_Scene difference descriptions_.
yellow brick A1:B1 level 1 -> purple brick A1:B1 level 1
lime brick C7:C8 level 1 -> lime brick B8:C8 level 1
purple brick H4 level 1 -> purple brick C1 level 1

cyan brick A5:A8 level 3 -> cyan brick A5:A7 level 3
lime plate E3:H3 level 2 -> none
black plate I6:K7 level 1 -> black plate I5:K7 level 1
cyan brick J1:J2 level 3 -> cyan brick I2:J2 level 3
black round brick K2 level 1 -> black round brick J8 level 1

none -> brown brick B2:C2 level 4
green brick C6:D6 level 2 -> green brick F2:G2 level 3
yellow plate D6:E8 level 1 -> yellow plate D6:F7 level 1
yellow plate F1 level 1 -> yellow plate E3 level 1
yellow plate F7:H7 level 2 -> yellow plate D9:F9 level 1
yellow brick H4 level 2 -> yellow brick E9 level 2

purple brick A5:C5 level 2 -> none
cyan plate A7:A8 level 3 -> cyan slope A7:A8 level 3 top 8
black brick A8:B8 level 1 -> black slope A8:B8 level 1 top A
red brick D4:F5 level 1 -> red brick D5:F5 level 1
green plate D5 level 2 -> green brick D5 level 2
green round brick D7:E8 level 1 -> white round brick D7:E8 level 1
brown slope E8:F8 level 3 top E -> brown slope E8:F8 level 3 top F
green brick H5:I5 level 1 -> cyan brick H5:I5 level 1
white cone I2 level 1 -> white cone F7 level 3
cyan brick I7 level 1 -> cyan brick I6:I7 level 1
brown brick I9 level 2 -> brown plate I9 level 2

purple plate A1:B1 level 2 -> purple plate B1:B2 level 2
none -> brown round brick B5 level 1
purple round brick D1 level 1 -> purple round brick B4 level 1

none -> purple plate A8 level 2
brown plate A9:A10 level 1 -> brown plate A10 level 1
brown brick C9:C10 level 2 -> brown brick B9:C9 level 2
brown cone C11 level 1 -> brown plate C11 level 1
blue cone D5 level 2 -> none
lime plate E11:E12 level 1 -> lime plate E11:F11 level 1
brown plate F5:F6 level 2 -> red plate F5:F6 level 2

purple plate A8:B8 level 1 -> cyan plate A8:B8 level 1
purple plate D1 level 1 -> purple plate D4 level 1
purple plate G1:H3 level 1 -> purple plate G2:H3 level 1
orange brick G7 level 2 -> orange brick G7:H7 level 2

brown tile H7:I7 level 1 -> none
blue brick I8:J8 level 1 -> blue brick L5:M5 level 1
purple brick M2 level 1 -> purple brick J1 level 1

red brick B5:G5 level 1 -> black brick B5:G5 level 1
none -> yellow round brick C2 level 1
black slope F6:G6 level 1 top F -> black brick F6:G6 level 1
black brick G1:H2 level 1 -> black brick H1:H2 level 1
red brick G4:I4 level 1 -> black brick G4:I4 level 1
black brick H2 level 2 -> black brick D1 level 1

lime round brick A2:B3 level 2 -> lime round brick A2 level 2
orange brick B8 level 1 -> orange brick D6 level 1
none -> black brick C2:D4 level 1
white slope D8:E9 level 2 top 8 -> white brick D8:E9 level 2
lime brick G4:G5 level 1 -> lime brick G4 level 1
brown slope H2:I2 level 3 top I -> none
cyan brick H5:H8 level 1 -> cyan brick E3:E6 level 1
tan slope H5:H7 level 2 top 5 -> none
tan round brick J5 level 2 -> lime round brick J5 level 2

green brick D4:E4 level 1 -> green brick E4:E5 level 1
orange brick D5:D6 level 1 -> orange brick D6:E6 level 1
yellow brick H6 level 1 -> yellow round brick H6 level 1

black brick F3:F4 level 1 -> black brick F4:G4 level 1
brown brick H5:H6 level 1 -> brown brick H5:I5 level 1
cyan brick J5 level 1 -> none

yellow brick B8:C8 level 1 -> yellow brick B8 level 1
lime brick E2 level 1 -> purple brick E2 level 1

_Task prompt_. Your answer must consist solely of the lines from the one containing "cyan brick J5 level 1 -> none" through the last line of the entries, reproduced exactly.

_Solved exercise_.
cyan brick J5 level 1 -> none

yellow brick B8:C8 level 1 -> yellow brick B8 level 1
lime brick E2 level 1 -> purple brick E2 level 1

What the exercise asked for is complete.